**Information shown:**
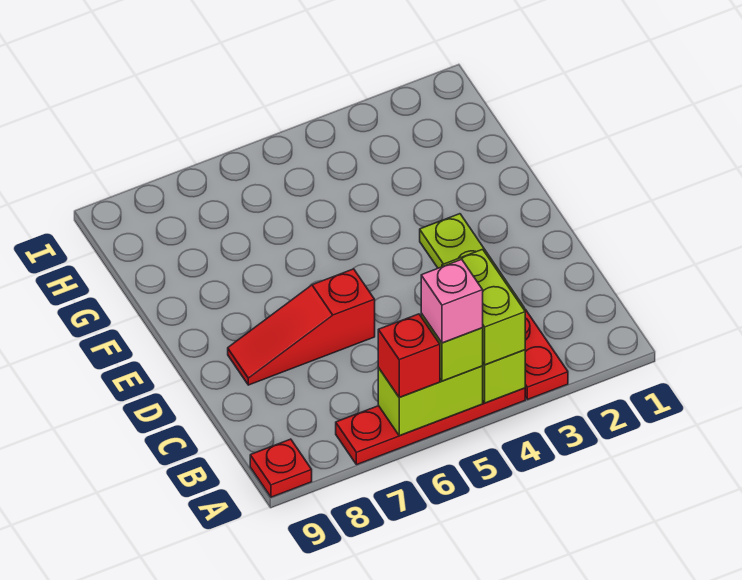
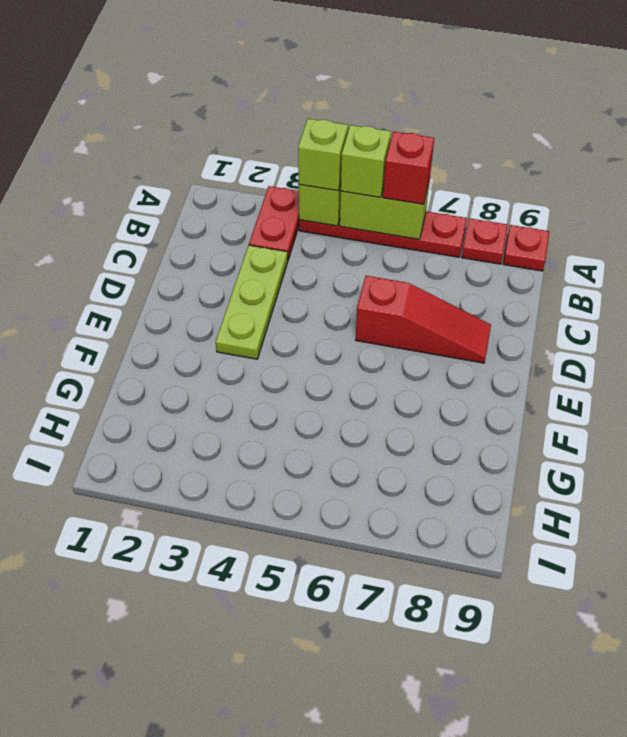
lime brick A4:B4 level 3 -> lime brick A4 level 3
pink brick A5 level 4 -> none
none -> red plate A8 level 1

**Problem to work on:** An exact reproduction of the material is needed, without its images.

**Result for this exercise:**
lime brick A4:B4 level 3 -> lime brick A4 level 3
pink brick A5 level 4 -> none
none -> red plate A8 level 1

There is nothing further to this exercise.